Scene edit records

=== Section Start ===

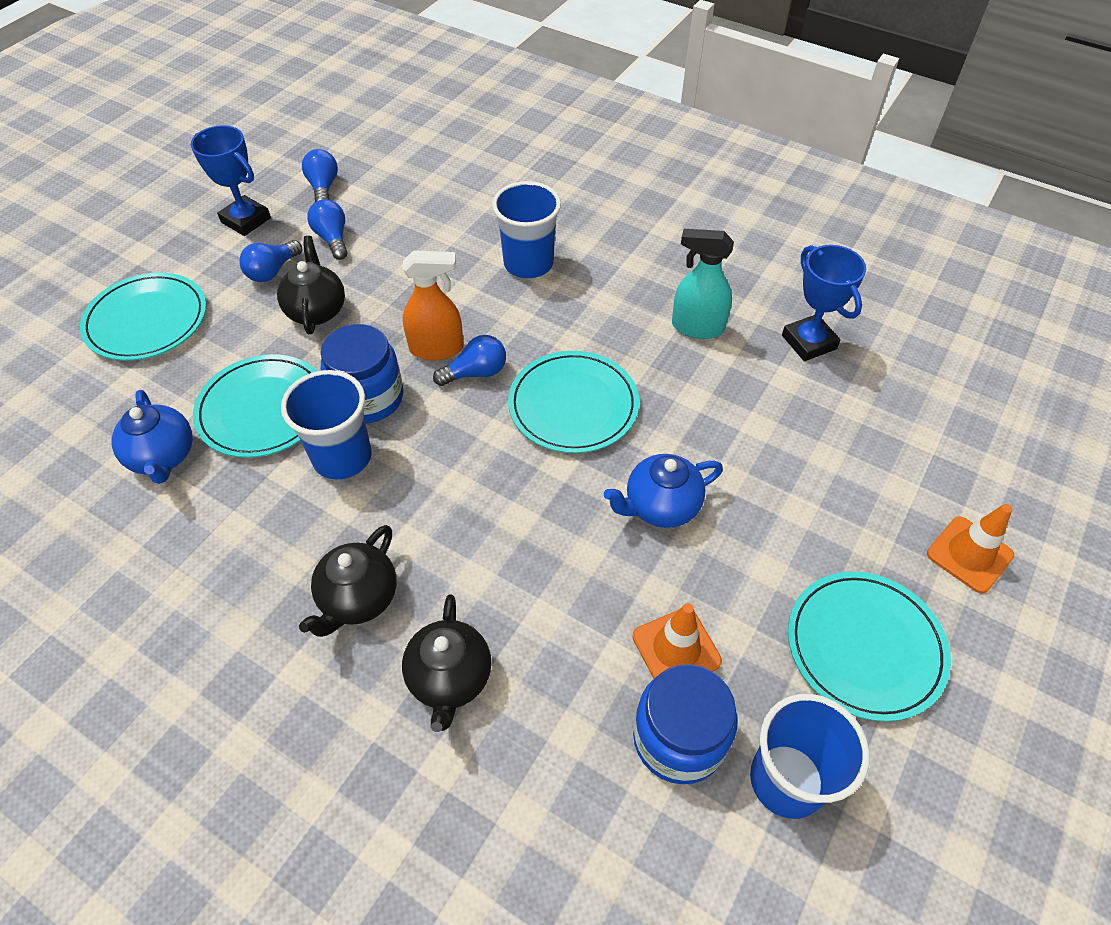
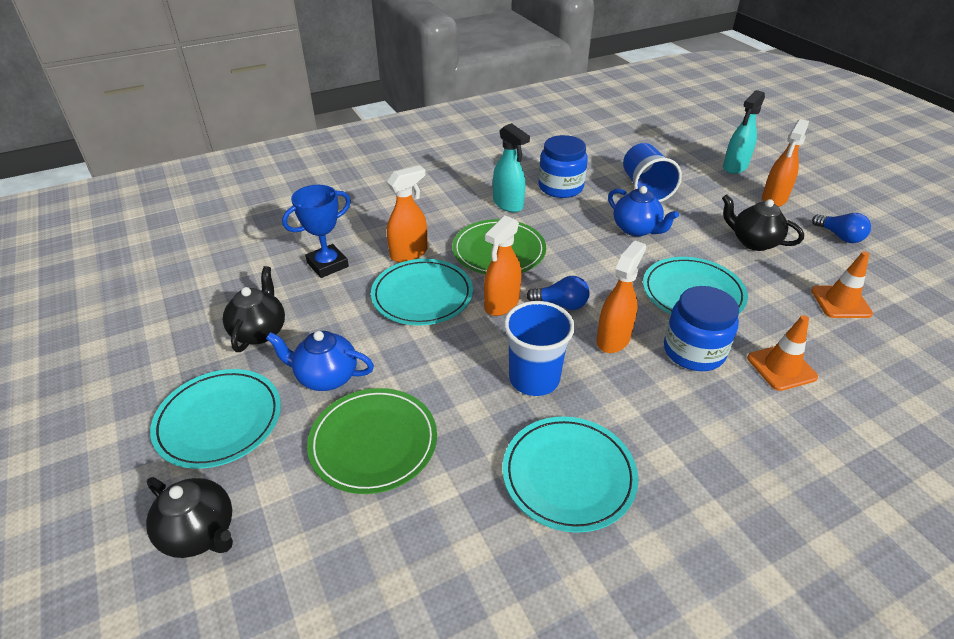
blue cup: 3 -> 2
blue light bulb: 4 -> 2
blue trophy: 2 -> 1
green plate: 0 -> 2
orange spray bottle: 1 -> 4
turquoise spray bottle: 1 -> 2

=== Section End ===

## Goal of the exercise:
If a line of the records above holds the word "bottle", show it.

## Result of this task:
orange spray bottle: 1 -> 4
turquoise spray bottle: 1 -> 2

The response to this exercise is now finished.